# TASK TO CARRY OUT:
Give the records below again, word for word. No pictures belong in the copy.

---- DATASET EXCERPTS

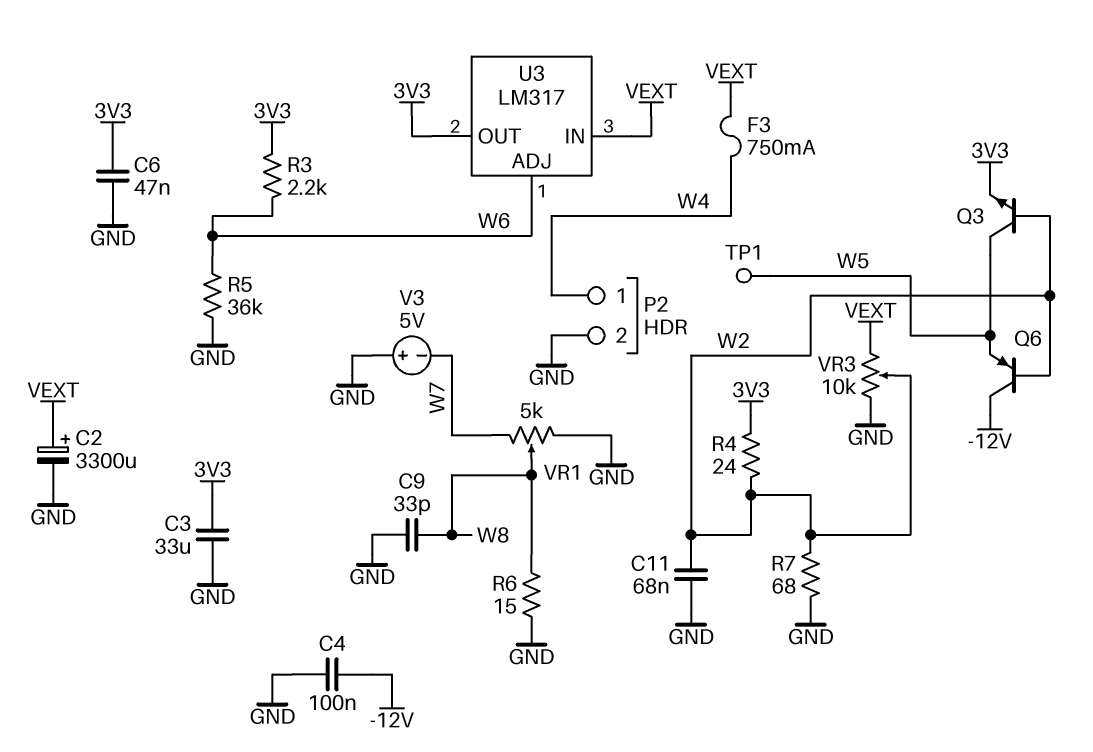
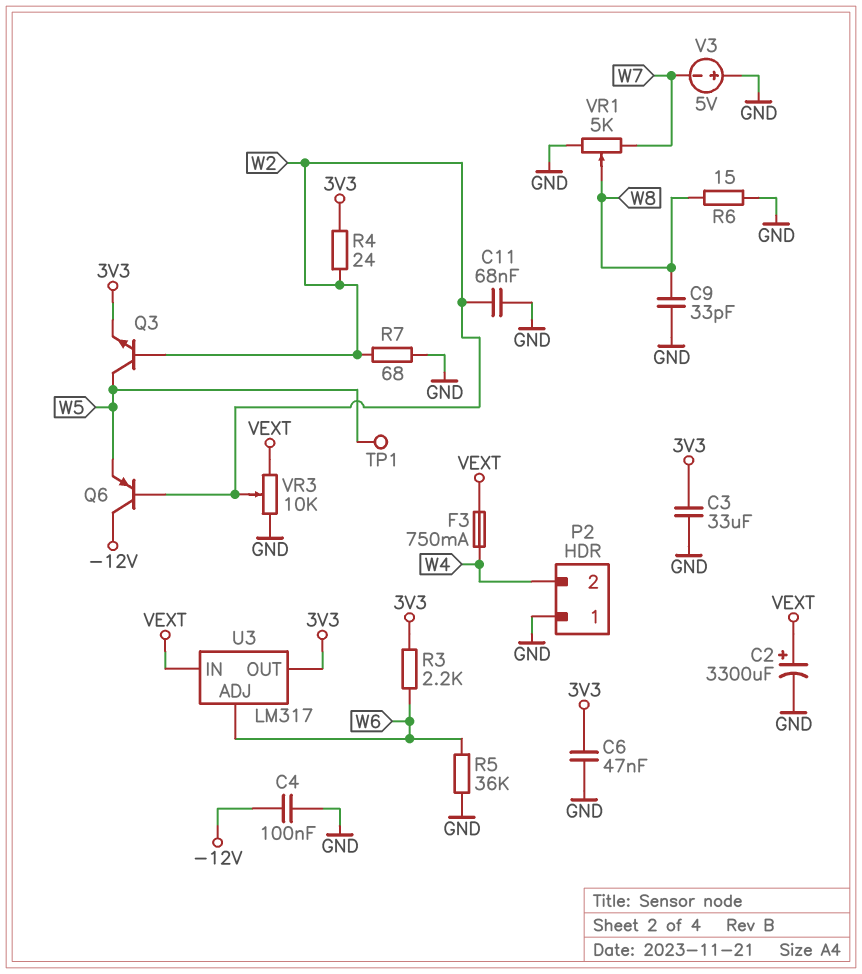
P2 pin 1: W4 -> GND
P2 pin 2: GND -> W4

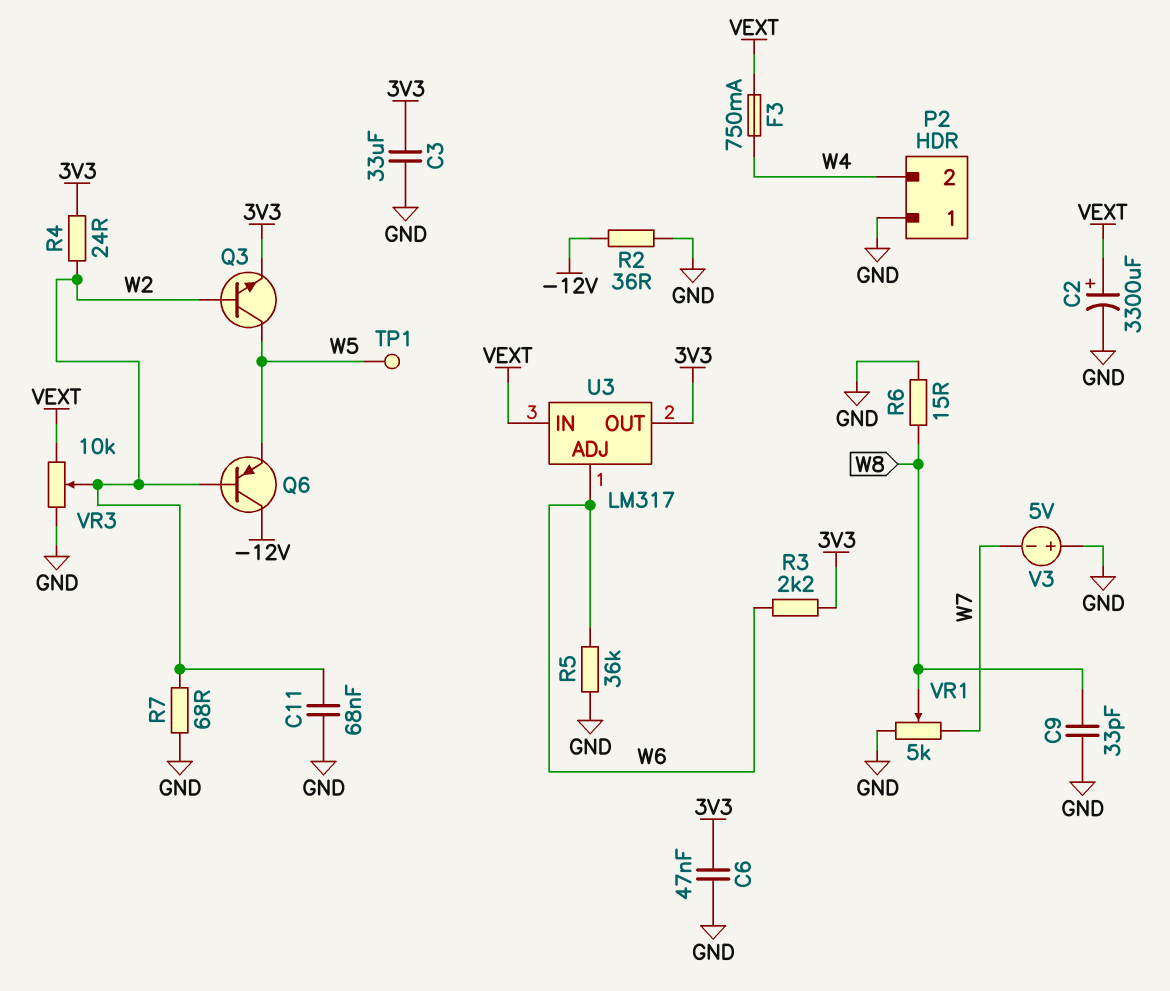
C4: 100nF (-12V, GND) -> none
R2: none -> 36 (-12V, GND)

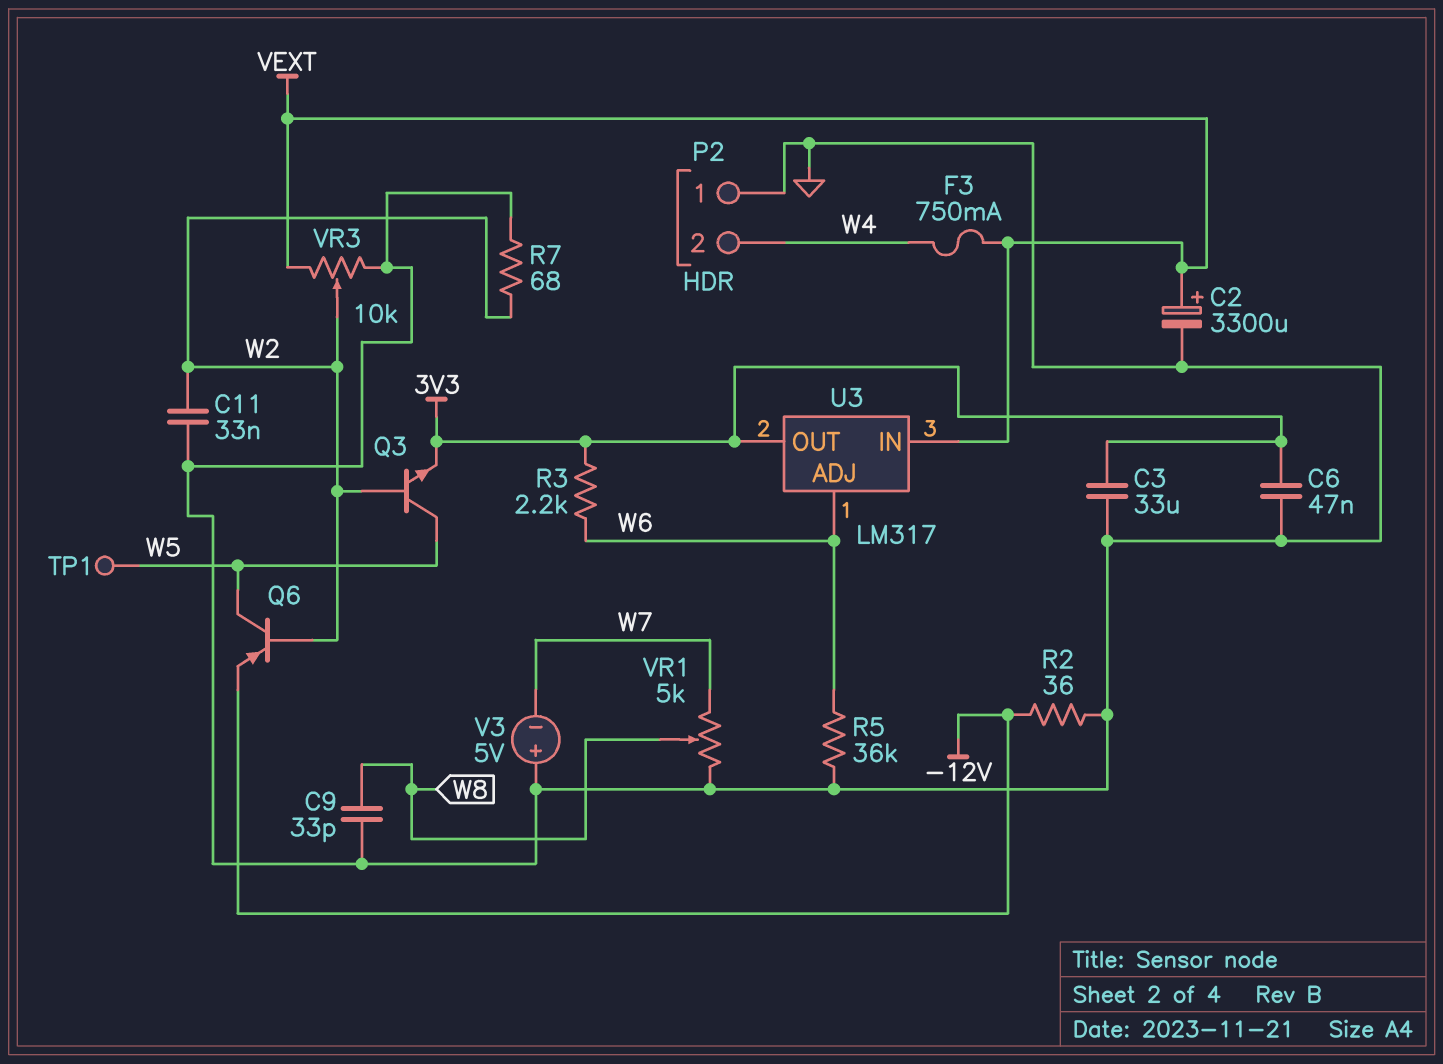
C11: 68nF (GND, W2) -> 33nF (GND, W2)
Q6: PNP (B W2, C -12V, E W5) -> PNP (B W2, C W5, E -12V)
R4: 24 (3V3, W2) -> none
R6: 15 (GND, W8) -> none

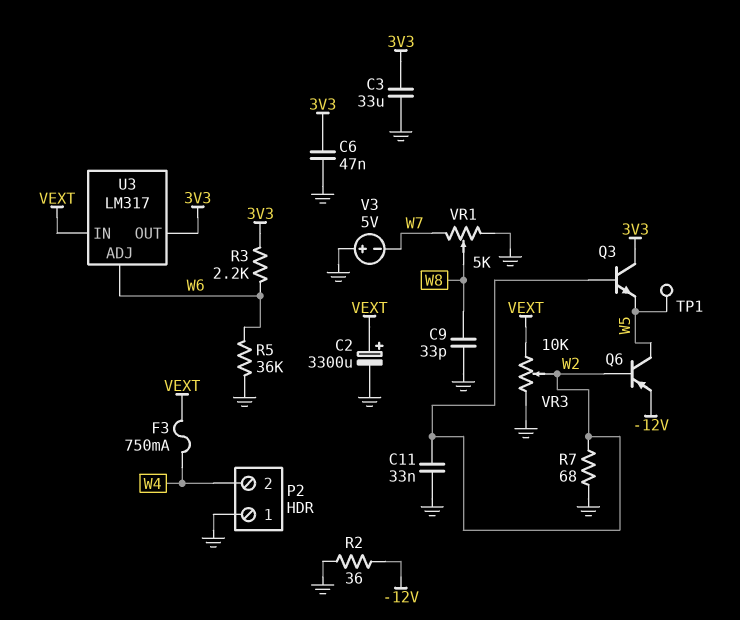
Q3: NPN (B W2, C W5, E 3V3) -> NPN (B W2, C 3V3, E W5)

--------

# THE ANSWER:
P2 pin 1: W4 -> GND
P2 pin 2: GND -> W4

C4: 100nF (-12V, GND) -> none
R2: none -> 36 (-12V, GND)

C11: 68nF (GND, W2) -> 33nF (GND, W2)
Q6: PNP (B W2, C -12V, E W5) -> PNP (B W2, C W5, E -12V)
R4: 24 (3V3, W2) -> none
R6: 15 (GND, W8) -> none

Q3: NPN (B W2, C W5, E 3V3) -> NPN (B W2, C 3V3, E W5)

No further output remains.